(Dataset entries)
..........

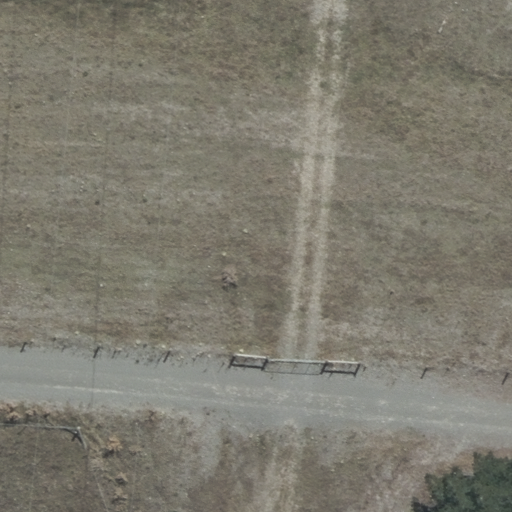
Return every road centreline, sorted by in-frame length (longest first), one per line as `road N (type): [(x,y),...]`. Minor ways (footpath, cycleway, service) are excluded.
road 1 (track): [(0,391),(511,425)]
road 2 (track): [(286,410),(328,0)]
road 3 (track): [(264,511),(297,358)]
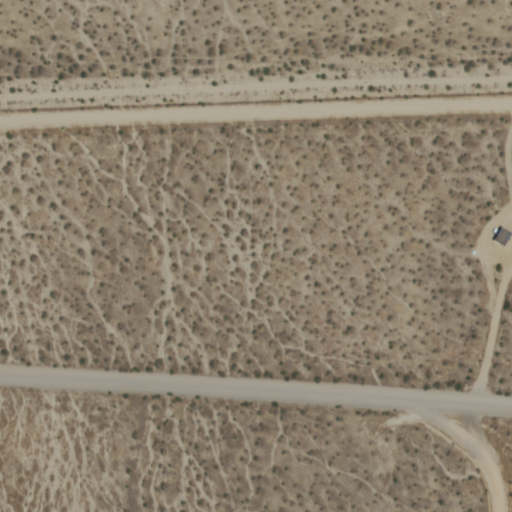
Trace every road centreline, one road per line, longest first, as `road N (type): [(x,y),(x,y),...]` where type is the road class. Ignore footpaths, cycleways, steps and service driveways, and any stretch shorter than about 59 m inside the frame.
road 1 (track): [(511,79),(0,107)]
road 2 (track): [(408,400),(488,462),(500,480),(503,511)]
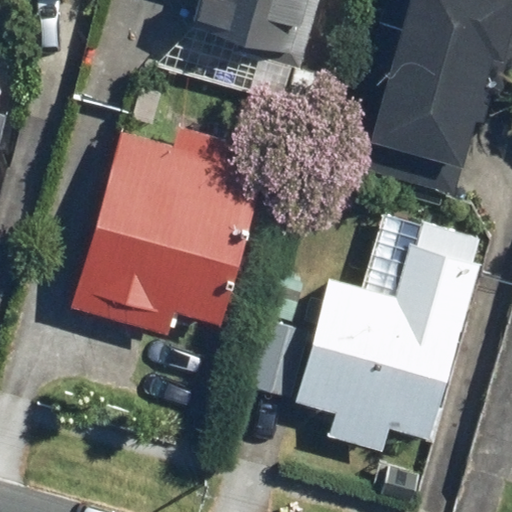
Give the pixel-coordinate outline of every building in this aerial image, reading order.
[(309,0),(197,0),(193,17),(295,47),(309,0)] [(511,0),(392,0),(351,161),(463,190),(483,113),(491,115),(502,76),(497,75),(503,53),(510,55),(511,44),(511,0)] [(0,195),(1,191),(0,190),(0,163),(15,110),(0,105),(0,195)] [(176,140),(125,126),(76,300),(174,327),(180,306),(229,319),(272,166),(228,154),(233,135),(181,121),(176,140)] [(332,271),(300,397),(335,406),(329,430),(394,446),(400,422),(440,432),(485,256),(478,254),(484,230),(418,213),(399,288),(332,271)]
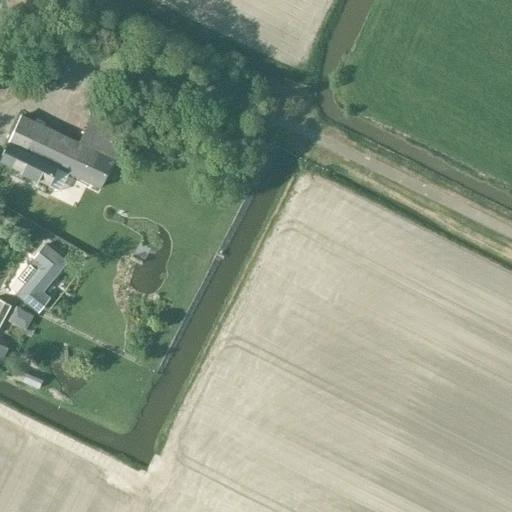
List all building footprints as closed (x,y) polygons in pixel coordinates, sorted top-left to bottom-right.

..........

→ What you need to do: Retype all of the records above exactly as they appear, omitting the pictures from your answer.

→ Result below:
Return every road centreline, sorted by in-frame length (longest first), one per line as `road N (type): [(x,y),...]`. Minor ways (footpath, cycleway, service) are excluded.
road 1 (track): [(0,391),(511,425)]
road 2 (track): [(286,410),(328,0)]
road 3 (track): [(264,511),(297,358)]
Trace every road centreline, one road per line, longest first, as `road N (type): [(x,y),(x,y),...]` where type is the road class. Ignore footpaths, cycleways, steps and service driveways, and any stretch shorter than about 59 m inside the frame.
road 1 (track): [(511,79),(0,107)]
road 2 (track): [(408,400),(488,462),(500,480),(503,511)]
Give the pixel-coordinate outline of every building in this aerial image, reading order.
[(309,0),(197,0),(193,17),(295,47),(309,0)] [(511,0),(392,0),(351,161),(463,190),(483,113),(491,115),(502,76),(497,75),(503,53),(510,55),(511,44),(511,0)] [(0,195),(1,191),(0,190),(0,163),(15,110),(0,105),(0,195)] [(176,140),(125,126),(76,300),(174,327),(180,306),(229,319),(272,166),(228,154),(233,135),(181,121),(176,140)] [(332,271),(300,397),(335,406),(329,430),(394,446),(400,422),(440,432),(485,256),(478,254),(484,230),(418,213),(399,288),(332,271)]
List all building footprints as closed (x,y) polygons in pixel coordinates, sorted top-left to bottom-right.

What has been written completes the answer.